## [EXCERPTED RECORDS]
───
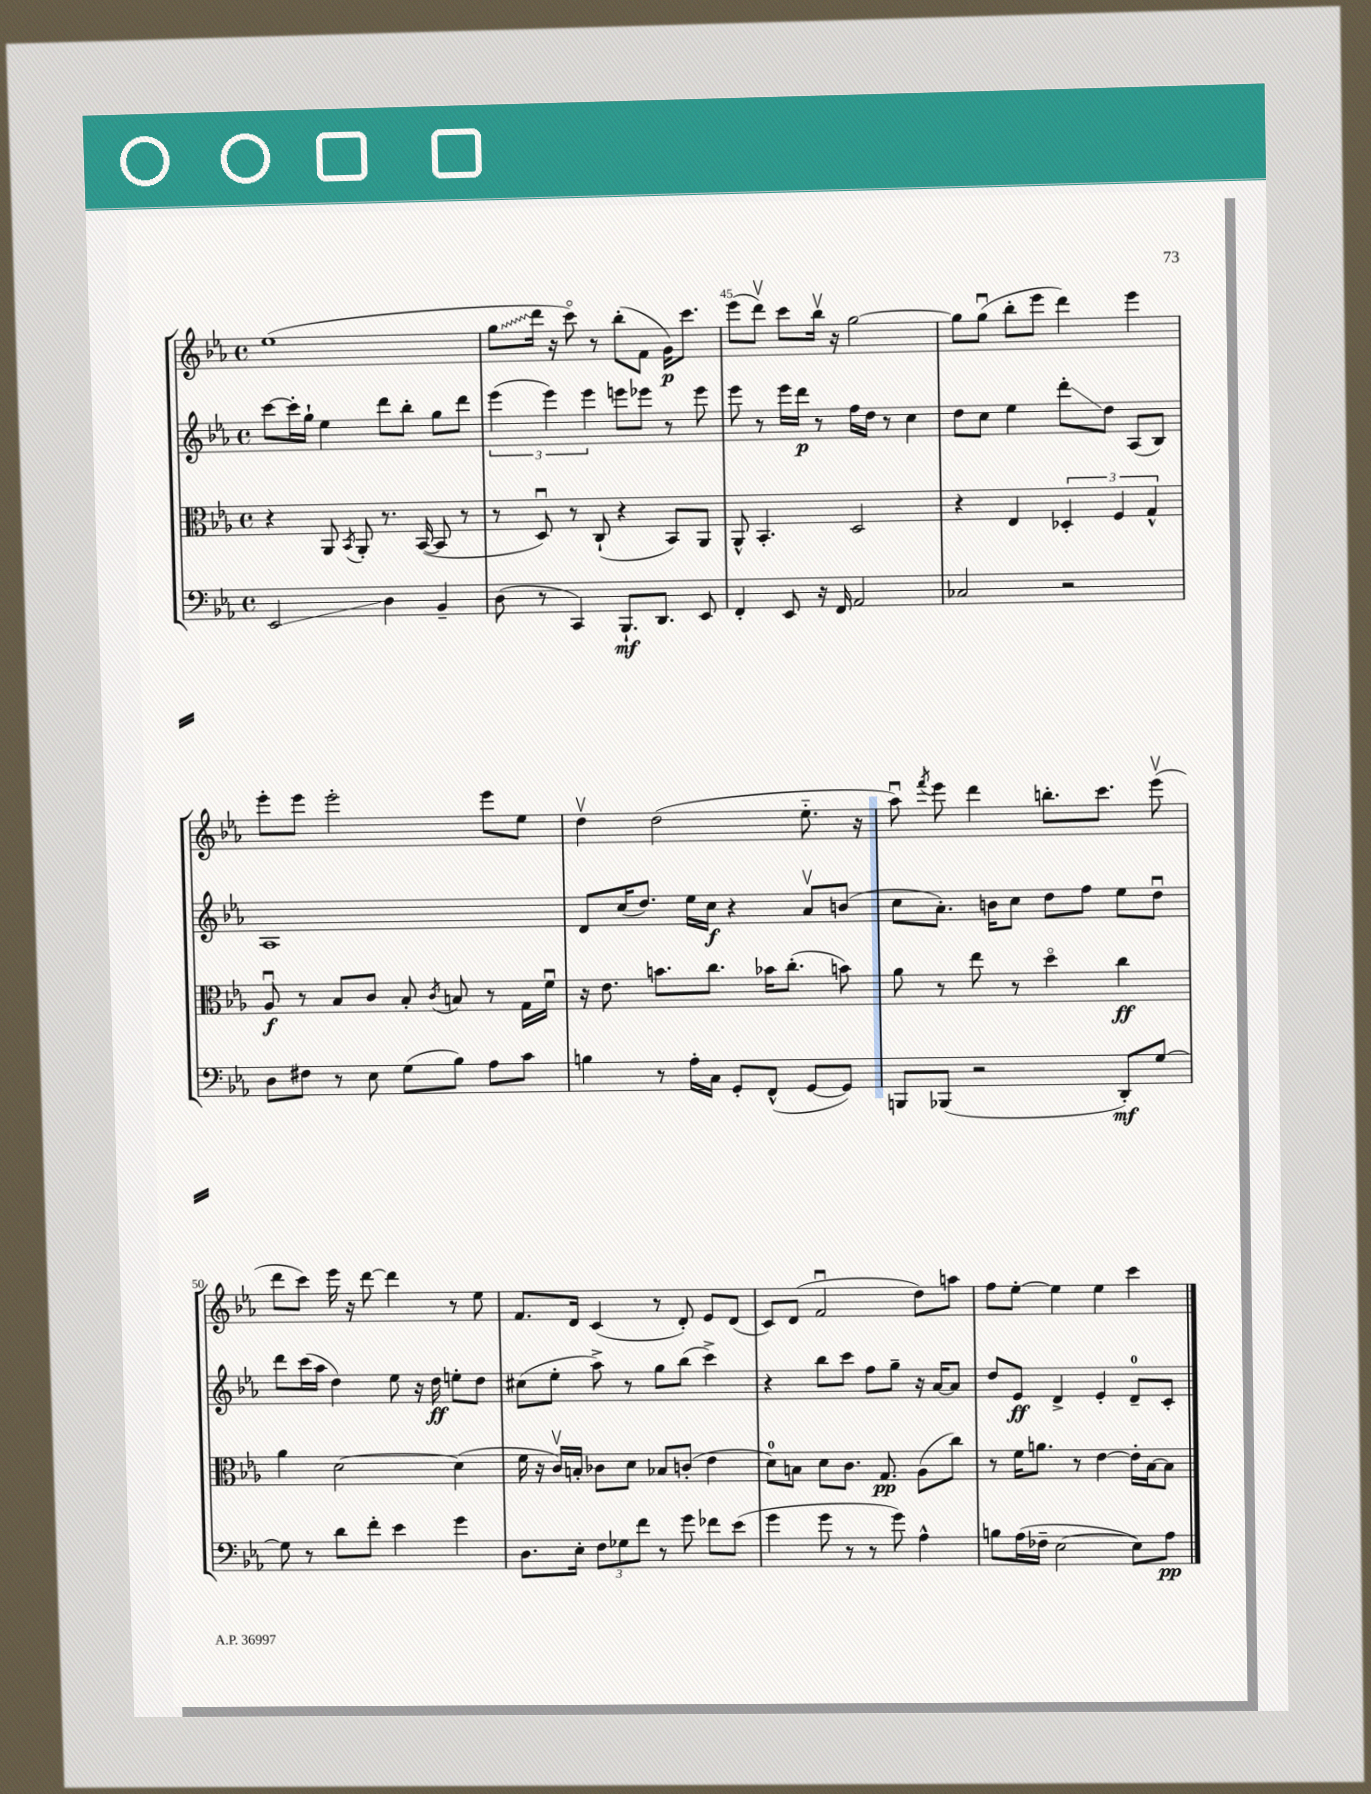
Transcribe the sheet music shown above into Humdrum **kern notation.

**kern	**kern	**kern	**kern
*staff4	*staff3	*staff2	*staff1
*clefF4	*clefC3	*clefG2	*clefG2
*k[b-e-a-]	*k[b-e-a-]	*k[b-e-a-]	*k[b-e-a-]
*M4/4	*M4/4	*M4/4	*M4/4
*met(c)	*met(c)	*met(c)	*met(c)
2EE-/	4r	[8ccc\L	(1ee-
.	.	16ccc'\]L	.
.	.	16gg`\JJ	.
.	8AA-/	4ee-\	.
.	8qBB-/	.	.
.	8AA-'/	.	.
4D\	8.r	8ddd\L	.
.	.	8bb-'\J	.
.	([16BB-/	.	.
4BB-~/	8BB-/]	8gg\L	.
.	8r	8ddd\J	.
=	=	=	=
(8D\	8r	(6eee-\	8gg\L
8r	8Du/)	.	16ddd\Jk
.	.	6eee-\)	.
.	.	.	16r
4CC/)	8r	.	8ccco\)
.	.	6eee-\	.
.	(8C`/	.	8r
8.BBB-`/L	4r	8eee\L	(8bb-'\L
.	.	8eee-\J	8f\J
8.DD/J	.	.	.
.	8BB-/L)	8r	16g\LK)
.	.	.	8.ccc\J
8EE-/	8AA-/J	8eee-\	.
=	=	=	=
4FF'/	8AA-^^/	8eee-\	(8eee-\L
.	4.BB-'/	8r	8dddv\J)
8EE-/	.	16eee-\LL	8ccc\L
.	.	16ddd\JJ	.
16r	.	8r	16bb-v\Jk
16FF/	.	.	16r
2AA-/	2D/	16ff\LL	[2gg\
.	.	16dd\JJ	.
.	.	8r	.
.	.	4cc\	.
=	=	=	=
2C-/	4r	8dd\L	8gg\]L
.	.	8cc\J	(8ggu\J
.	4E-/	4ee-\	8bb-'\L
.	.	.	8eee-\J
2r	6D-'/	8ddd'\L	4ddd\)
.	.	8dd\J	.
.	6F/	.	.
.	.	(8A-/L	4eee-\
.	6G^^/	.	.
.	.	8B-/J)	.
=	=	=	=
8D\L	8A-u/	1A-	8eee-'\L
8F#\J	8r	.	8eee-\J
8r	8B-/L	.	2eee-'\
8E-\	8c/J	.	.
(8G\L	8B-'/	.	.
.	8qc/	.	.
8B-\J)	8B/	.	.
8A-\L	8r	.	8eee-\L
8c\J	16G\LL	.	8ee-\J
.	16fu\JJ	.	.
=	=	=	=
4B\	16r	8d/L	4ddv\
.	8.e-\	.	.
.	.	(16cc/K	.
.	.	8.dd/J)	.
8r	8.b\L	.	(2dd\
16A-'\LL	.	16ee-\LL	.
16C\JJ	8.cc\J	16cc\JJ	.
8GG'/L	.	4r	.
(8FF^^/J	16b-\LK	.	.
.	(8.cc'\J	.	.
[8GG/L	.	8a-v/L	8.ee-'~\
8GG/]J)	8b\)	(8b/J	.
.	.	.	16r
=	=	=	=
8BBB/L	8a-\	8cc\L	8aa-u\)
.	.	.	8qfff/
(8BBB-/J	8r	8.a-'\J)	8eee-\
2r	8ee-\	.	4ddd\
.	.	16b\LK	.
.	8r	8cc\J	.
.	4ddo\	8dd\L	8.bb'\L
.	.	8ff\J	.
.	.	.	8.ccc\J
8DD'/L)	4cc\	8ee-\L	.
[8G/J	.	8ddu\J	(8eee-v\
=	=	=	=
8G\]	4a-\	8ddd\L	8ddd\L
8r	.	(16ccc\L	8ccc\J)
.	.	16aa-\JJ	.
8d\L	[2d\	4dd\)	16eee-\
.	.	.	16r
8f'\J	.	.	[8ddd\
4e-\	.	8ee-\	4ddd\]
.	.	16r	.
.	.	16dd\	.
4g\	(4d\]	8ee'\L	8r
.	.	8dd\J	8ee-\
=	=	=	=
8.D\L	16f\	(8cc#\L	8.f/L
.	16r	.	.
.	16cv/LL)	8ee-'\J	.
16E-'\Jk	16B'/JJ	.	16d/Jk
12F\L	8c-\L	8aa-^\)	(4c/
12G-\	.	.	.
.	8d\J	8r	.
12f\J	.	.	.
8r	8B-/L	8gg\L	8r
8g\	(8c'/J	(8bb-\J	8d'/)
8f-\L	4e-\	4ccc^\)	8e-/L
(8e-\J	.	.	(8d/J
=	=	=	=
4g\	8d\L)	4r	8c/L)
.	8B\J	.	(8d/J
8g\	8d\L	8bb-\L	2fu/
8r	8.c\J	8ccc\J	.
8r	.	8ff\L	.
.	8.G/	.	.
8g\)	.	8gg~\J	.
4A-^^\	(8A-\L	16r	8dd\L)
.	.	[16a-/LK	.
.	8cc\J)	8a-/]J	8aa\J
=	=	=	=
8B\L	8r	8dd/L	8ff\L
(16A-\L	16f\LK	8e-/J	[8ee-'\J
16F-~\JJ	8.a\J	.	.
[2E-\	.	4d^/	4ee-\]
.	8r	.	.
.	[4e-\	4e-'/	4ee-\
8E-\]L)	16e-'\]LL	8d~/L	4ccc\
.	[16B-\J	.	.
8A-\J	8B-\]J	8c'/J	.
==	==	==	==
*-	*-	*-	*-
───
## [PROBLEM DESCRIPTION]
How many lines of the listing above contain the string "kern"? Reply with the number alone.

## [EXERCISE OUTPUT]
2